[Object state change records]
........

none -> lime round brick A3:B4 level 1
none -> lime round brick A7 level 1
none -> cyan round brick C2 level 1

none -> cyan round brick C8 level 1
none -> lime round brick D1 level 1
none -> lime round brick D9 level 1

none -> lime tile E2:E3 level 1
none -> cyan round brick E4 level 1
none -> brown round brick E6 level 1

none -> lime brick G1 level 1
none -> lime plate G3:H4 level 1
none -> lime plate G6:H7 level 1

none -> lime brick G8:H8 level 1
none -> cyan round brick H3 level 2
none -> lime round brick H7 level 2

........

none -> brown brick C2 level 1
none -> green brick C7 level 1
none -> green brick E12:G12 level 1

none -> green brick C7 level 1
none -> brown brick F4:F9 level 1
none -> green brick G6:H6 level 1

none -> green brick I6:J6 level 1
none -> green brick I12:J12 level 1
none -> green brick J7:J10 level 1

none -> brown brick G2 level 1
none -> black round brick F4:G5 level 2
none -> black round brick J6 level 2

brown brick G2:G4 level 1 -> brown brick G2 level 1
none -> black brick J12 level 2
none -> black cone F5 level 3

........

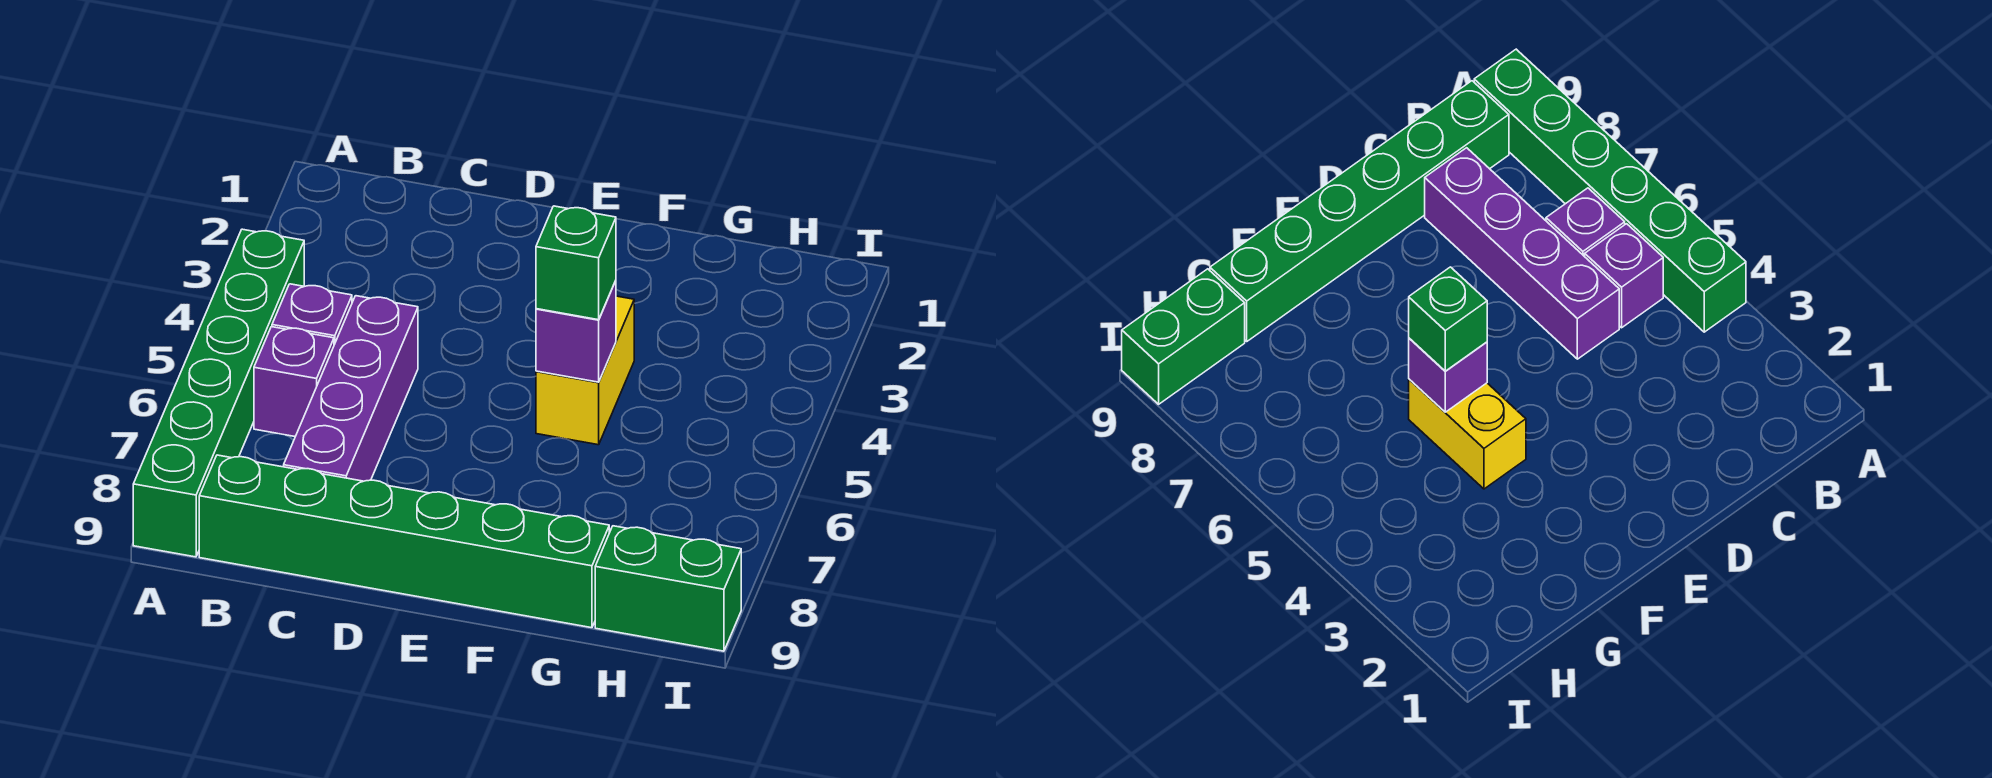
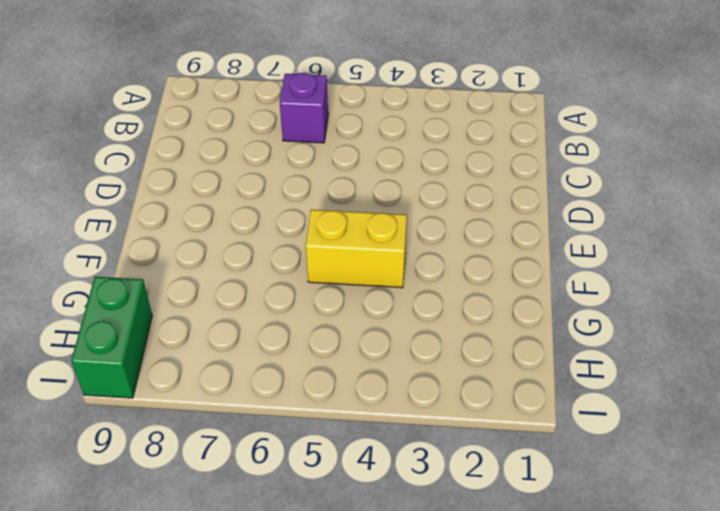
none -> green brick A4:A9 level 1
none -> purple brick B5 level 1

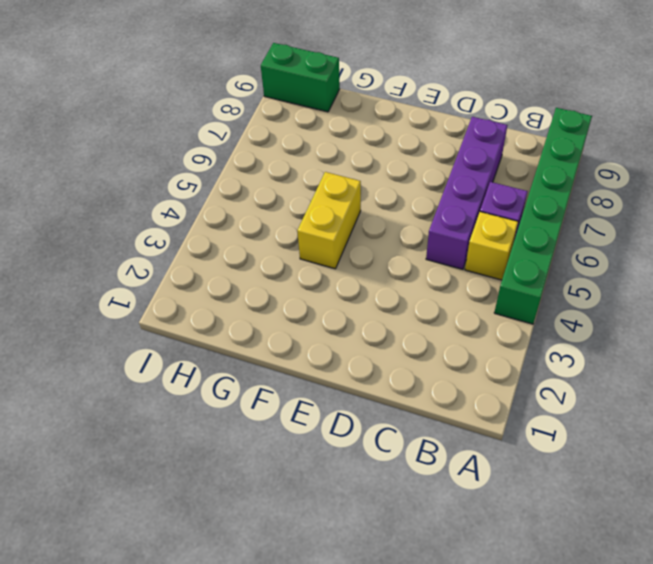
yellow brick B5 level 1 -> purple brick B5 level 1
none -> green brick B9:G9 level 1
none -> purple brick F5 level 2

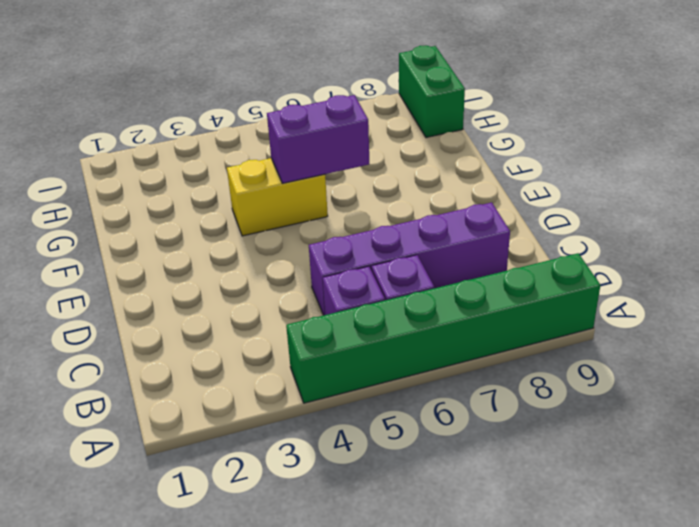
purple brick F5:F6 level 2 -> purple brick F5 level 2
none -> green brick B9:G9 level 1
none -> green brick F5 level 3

........

◆ Problem description
Look above for the line with "none -> lime tile E2:E3 level 1"; retype exactly that line, every line after it up to the line with "none -> lime brick G8:H8 level 1", and that line too, nothing else.

◆ Solution to the exercise
none -> lime tile E2:E3 level 1
none -> cyan round brick E4 level 1
none -> brown round brick E6 level 1

none -> lime brick G1 level 1
none -> lime plate G3:H4 level 1
none -> lime plate G6:H7 level 1

none -> lime brick G8:H8 level 1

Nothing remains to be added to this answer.